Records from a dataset
※ ※ ※

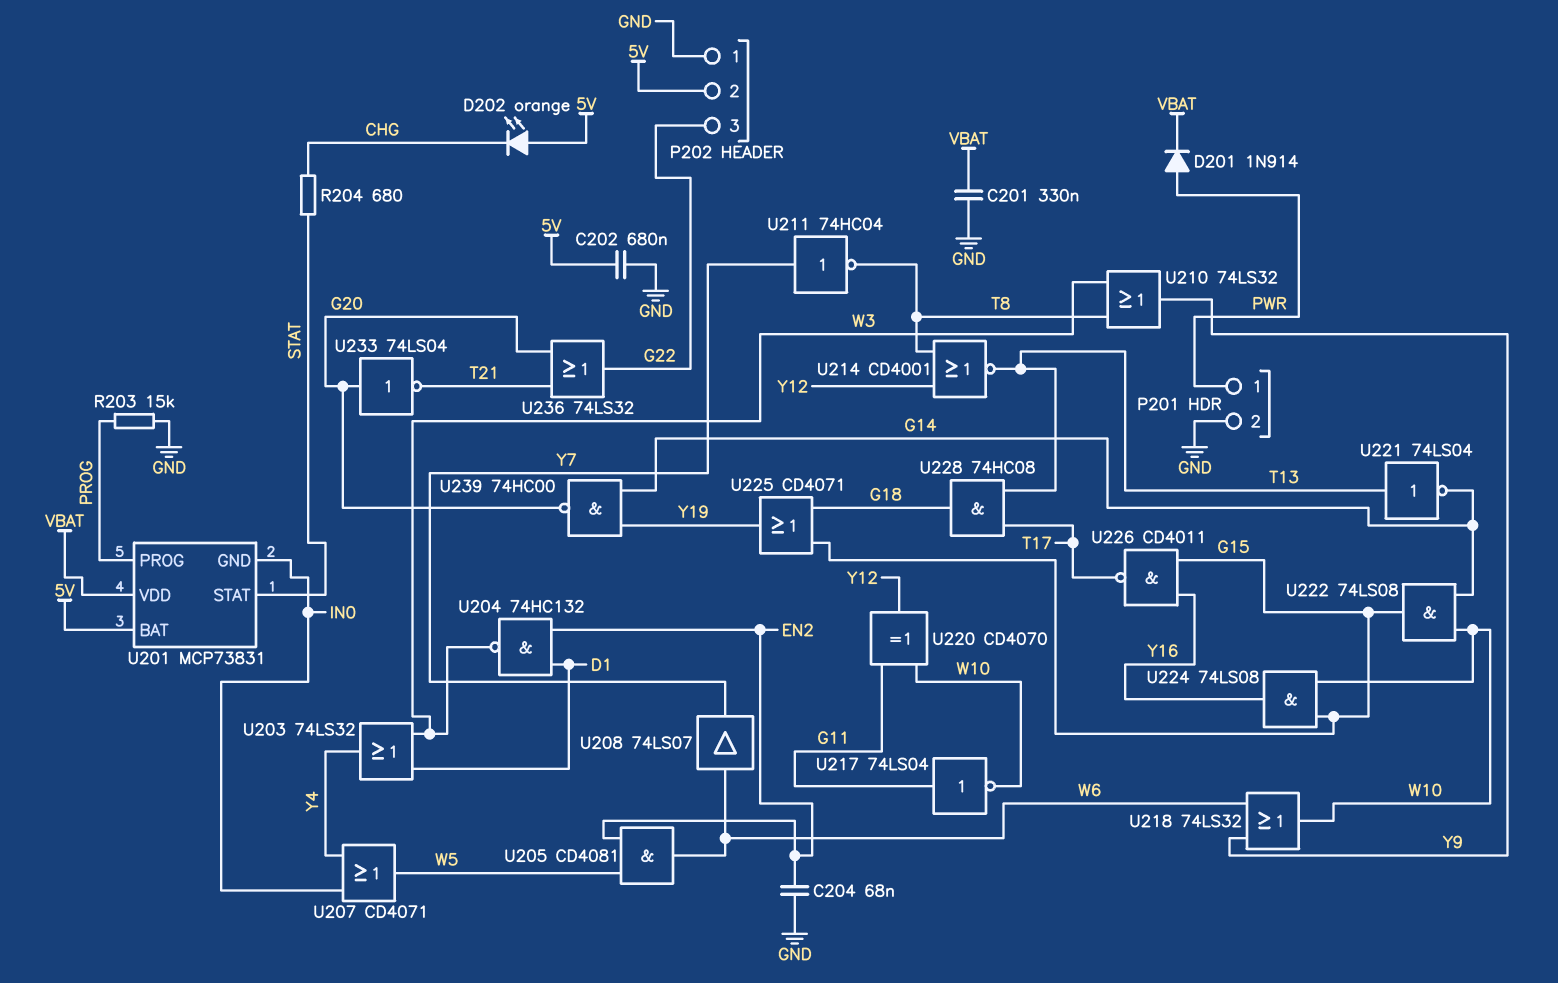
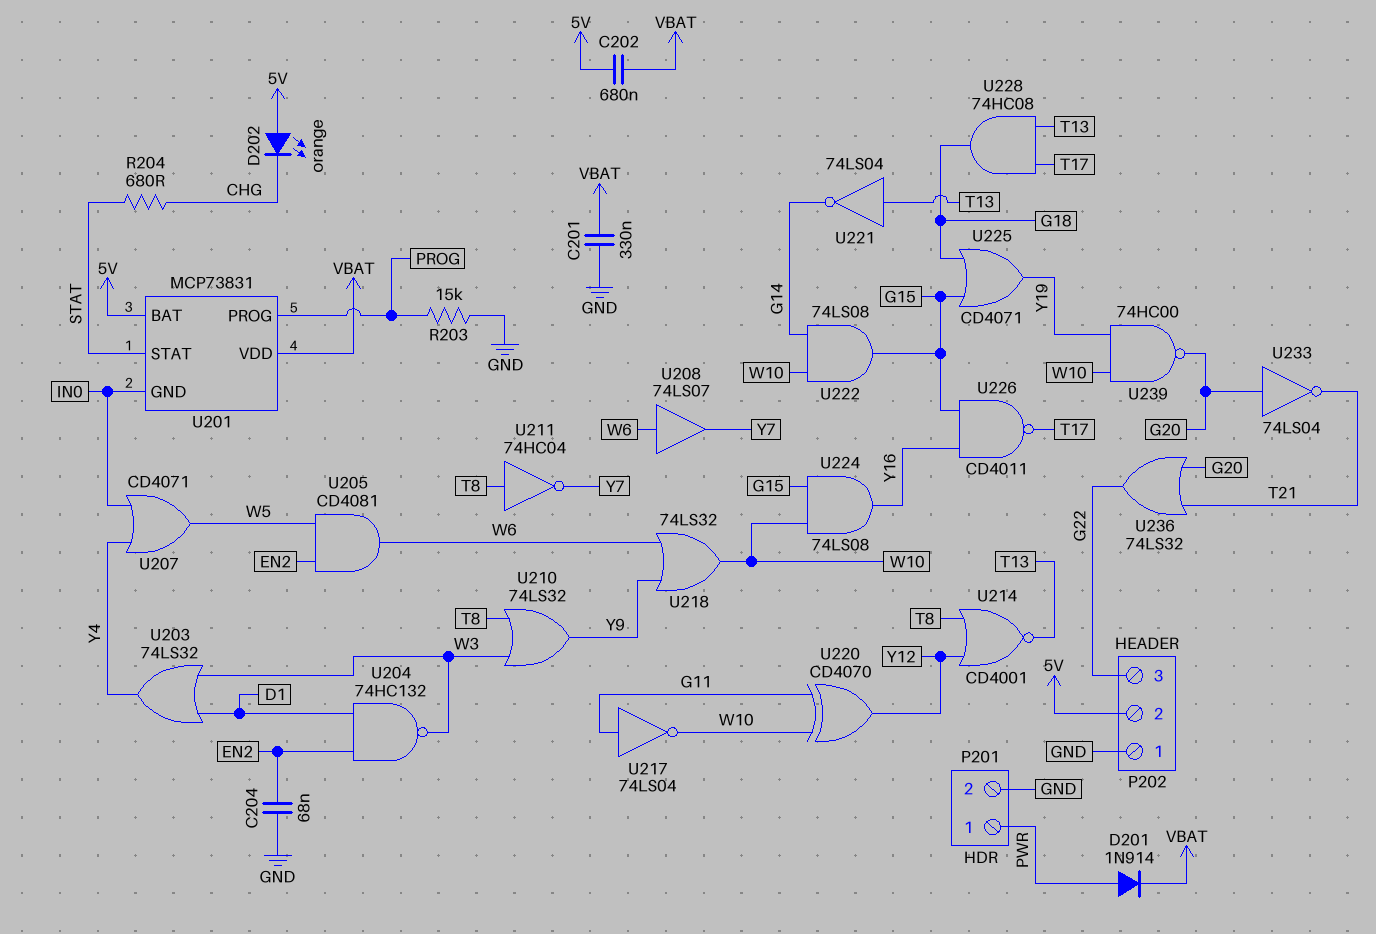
C202: 680nF (5V, GND) -> 680nF (5V, VBAT)
U211: NOT 74HC04 (in Y7, out T8) -> NOT 74HC04 (in T8, out Y7)
U239: NAND 74HC00 (in G14, in Y19, out G20) -> NAND 74HC00 (in W10, in Y19, out G20)

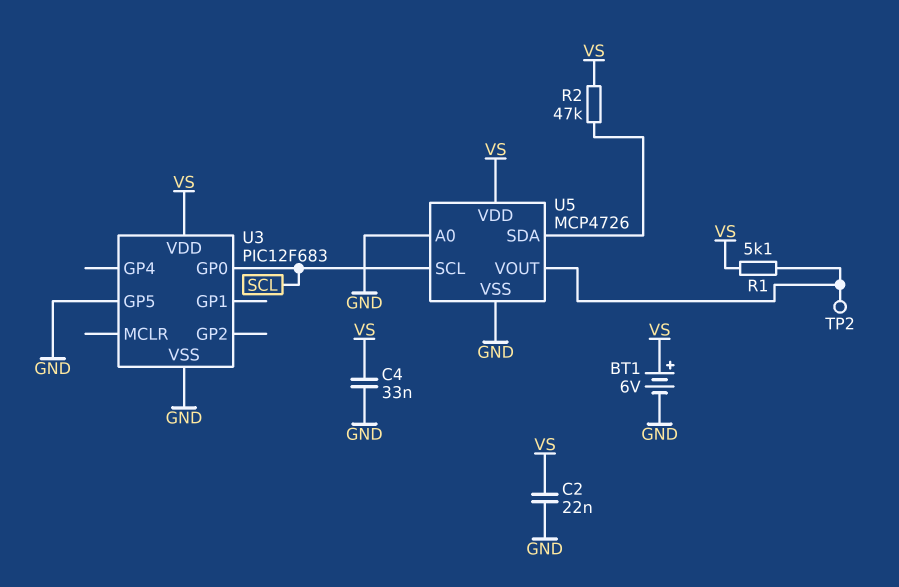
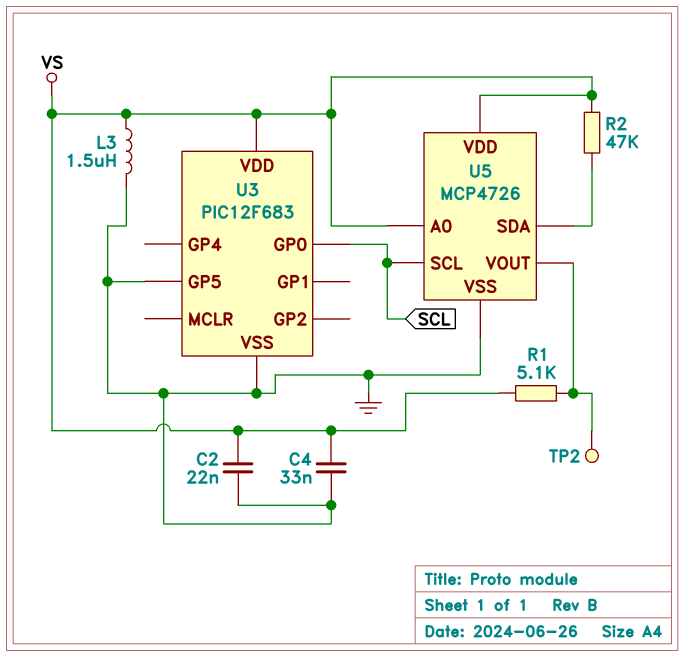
BT1: 6V (plus VS, minus GND) -> none
L3: none -> 1.5uH (GND, VS)
U5 pin A0: GND -> VS

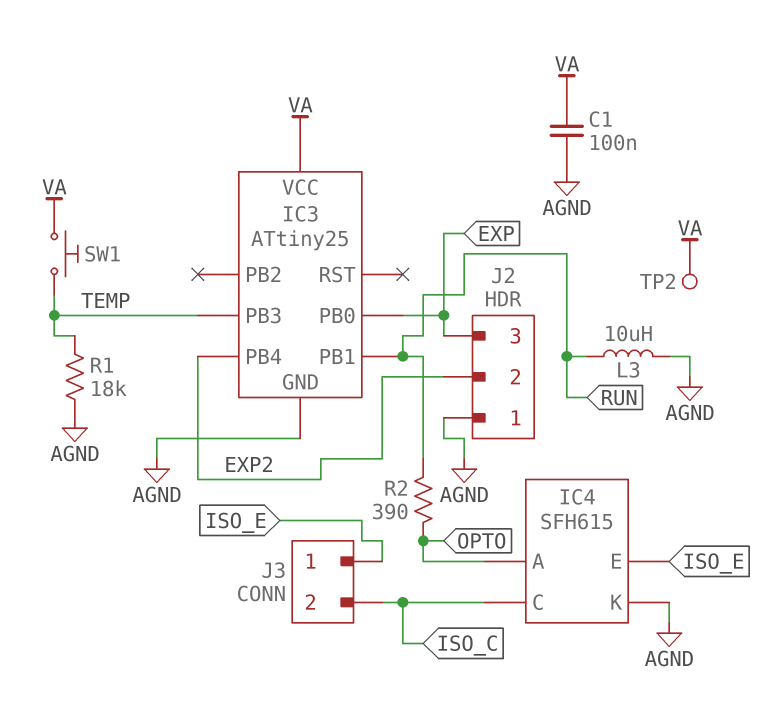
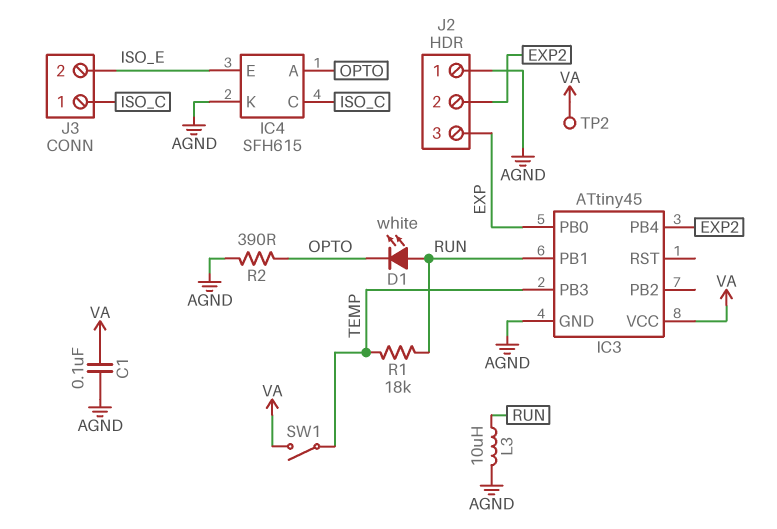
D1: none -> LED white (A RUN, K OPTO)
IC3: ATtiny25 -> ATtiny45
J3 pin 1: ISO_E -> ISO_C
J3 pin 2: ISO_C -> ISO_E
R1: 18k (AGND, TEMP) -> 18k (RUN, TEMP)
R2: 390 (OPTO, RUN) -> 390 (AGND, OPTO)
SW1: button (TEMP, VA) -> switch (TEMP, VA)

※ ※ ※

▶ _Work required_
Whenever the word "none" occurs in a line above, copy that line.

▶ _Written reply_
BT1: 6V (plus VS, minus GND) -> none
L3: none -> 1.5uH (GND, VS)
D1: none -> LED white (A RUN, K OPTO)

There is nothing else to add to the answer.